(What you are asked to do): A faithful copy of the entries, without any pictures, is what is needed here.

Edit tracking data:
== Segment start ==
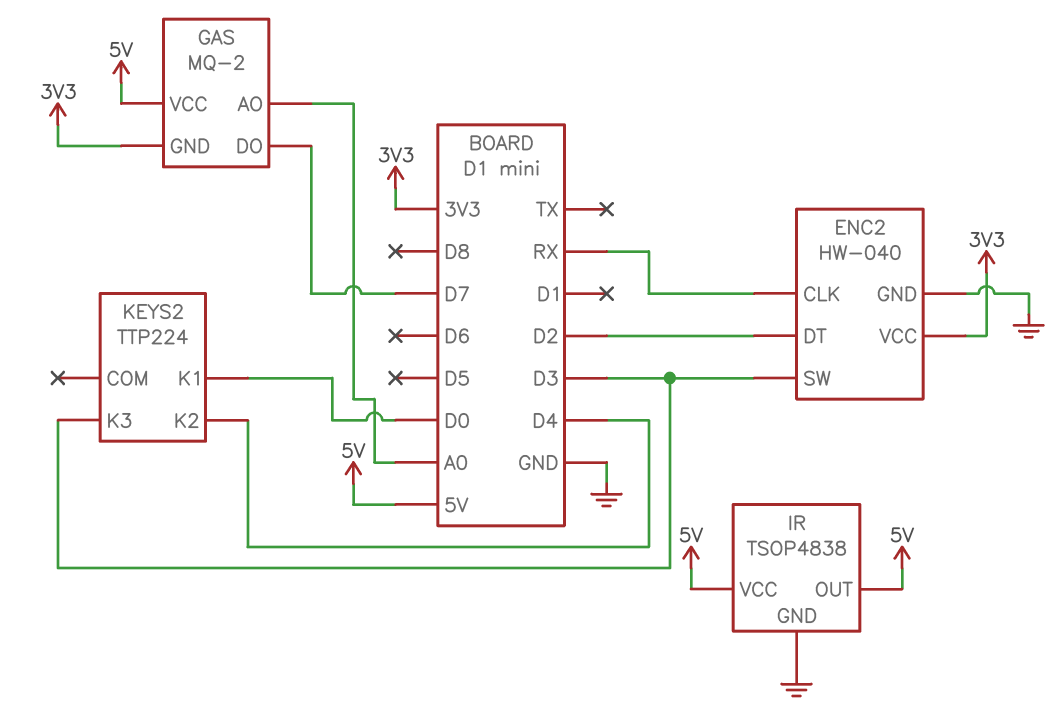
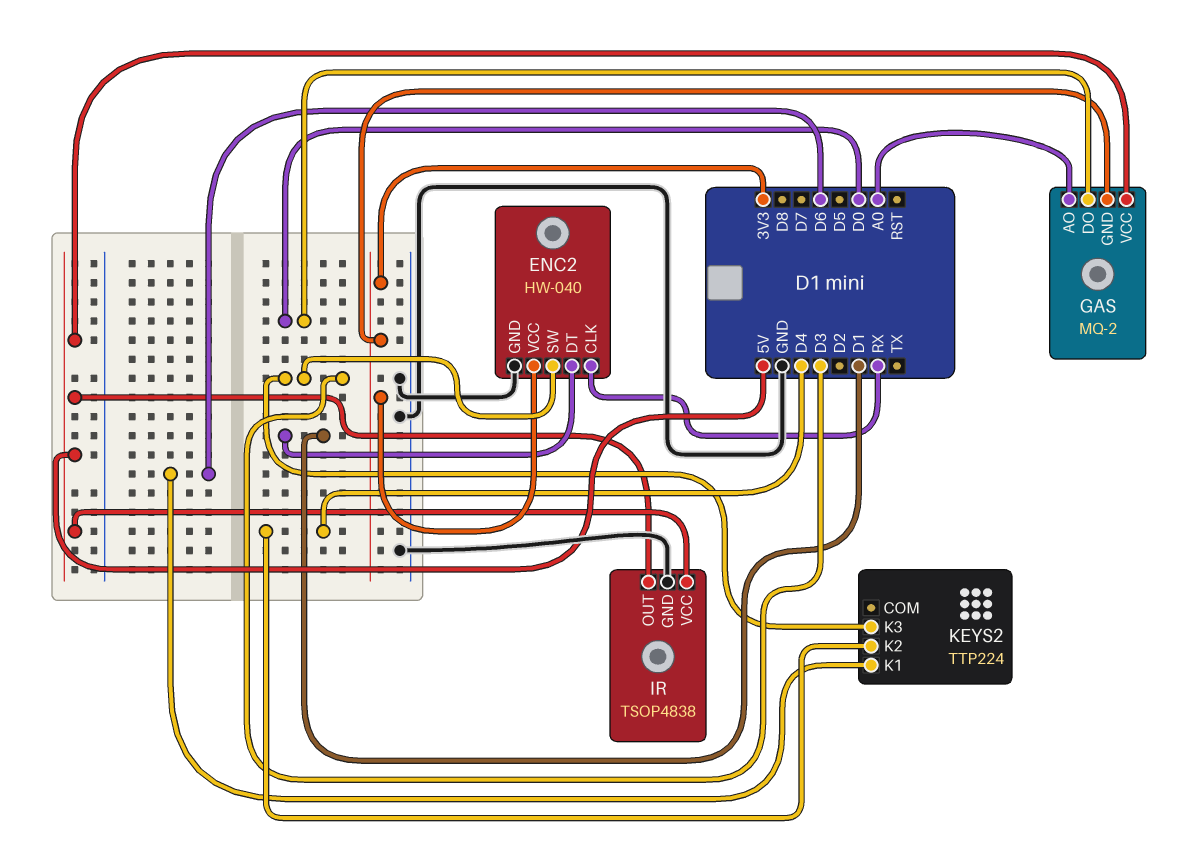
ENC2 pin DT: D2 -> D1
GAS pin DO: D7 -> D0
KEYS2 pin K1: D0 -> D6

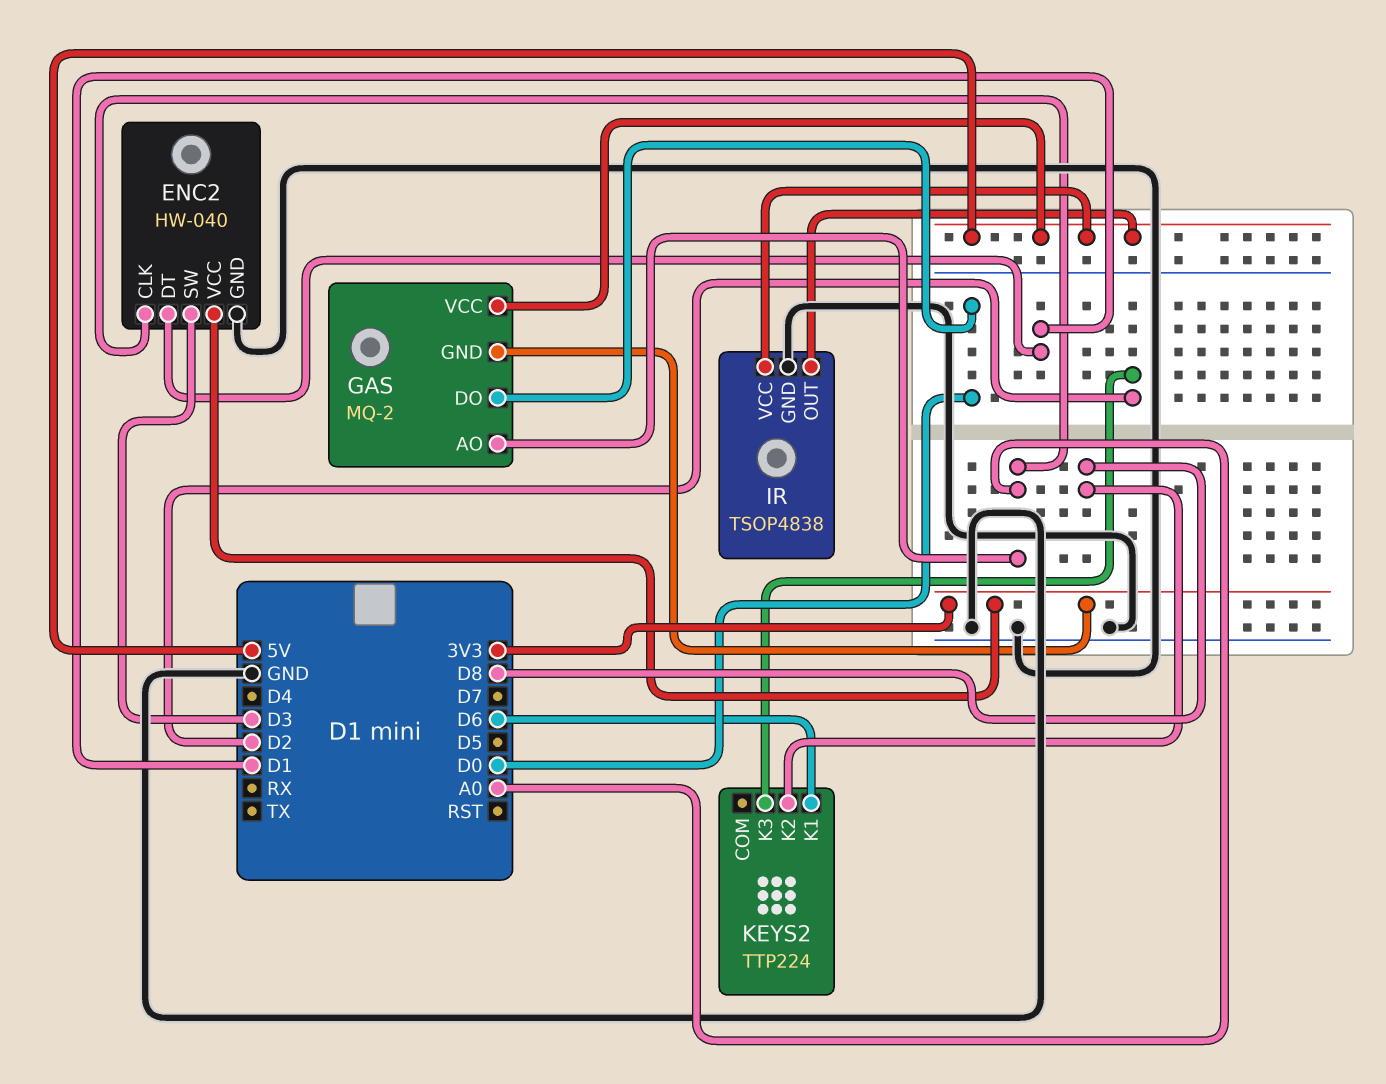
ENC2 pin CLK: RX -> A0
KEYS2 pin K2: D4 -> D8
KEYS2 pin K3: D3 -> D2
== Segment end ==
(Task answer):
ENC2 pin DT: D2 -> D1
GAS pin DO: D7 -> D0
KEYS2 pin K1: D0 -> D6

ENC2 pin CLK: RX -> A0
KEYS2 pin K2: D4 -> D8
KEYS2 pin K3: D3 -> D2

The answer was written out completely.